Source records
------------------------------------------------------------

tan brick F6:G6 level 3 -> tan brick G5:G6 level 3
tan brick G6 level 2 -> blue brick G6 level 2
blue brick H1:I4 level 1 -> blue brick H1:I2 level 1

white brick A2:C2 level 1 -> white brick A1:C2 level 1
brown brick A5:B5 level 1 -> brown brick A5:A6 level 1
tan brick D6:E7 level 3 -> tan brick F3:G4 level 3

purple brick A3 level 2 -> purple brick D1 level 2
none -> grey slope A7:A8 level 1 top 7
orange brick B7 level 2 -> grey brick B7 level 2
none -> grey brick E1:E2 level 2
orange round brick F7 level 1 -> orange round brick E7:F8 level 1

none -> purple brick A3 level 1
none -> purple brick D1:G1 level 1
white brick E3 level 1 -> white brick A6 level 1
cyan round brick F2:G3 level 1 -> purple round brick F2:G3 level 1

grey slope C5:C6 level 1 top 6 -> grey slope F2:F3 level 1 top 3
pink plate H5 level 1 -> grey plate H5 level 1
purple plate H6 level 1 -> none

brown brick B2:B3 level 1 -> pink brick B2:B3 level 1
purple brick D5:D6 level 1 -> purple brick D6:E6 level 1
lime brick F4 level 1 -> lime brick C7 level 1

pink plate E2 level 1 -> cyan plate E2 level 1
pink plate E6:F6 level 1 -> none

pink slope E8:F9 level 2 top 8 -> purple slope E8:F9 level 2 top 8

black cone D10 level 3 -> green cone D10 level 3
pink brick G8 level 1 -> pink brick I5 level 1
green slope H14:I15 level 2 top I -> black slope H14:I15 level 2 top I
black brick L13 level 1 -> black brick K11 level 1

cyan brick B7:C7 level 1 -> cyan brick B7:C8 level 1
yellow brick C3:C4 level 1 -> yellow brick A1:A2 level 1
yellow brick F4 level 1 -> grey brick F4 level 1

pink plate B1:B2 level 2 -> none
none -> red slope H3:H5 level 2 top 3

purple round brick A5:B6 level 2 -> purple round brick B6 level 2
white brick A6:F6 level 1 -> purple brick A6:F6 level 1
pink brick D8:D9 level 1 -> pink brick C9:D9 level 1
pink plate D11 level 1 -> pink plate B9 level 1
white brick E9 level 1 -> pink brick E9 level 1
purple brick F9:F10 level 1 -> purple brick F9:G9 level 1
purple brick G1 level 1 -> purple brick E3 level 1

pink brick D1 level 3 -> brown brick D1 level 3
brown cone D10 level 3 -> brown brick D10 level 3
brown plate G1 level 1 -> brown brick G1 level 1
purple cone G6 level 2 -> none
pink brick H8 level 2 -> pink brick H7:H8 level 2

------------------------------------------------------------

(Task to complete):
Reproduce exactly the section above that begins at the line containing "none -> grey slope A7:A8 level 1 top 7" and ends at the line containing "pink plate D11", leaving out all other lines.

(Your response):
none -> grey slope A7:A8 level 1 top 7
orange brick B7 level 2 -> grey brick B7 level 2
none -> grey brick E1:E2 level 2
orange round brick F7 level 1 -> orange round brick E7:F8 level 1

none -> purple brick A3 level 1
none -> purple brick D1:G1 level 1
white brick E3 level 1 -> white brick A6 level 1
cyan round brick F2:G3 level 1 -> purple round brick F2:G3 level 1

grey slope C5:C6 level 1 top 6 -> grey slope F2:F3 level 1 top 3
pink plate H5 level 1 -> grey plate H5 level 1
purple plate H6 level 1 -> none

brown brick B2:B3 level 1 -> pink brick B2:B3 level 1
purple brick D5:D6 level 1 -> purple brick D6:E6 level 1
lime brick F4 level 1 -> lime brick C7 level 1

pink plate E2 level 1 -> cyan plate E2 level 1
pink plate E6:F6 level 1 -> none

pink slope E8:F9 level 2 top 8 -> purple slope E8:F9 level 2 top 8

black cone D10 level 3 -> green cone D10 level 3
pink brick G8 level 1 -> pink brick I5 level 1
green slope H14:I15 level 2 top I -> black slope H14:I15 level 2 top I
black brick L13 level 1 -> black brick K11 level 1

cyan brick B7:C7 level 1 -> cyan brick B7:C8 level 1
yellow brick C3:C4 level 1 -> yellow brick A1:A2 level 1
yellow brick F4 level 1 -> grey brick F4 level 1

pink plate B1:B2 level 2 -> none
none -> red slope H3:H5 level 2 top 3

purple round brick A5:B6 level 2 -> purple round brick B6 level 2
white brick A6:F6 level 1 -> purple brick A6:F6 level 1
pink brick D8:D9 level 1 -> pink brick C9:D9 level 1
pink plate D11 level 1 -> pink plate B9 level 1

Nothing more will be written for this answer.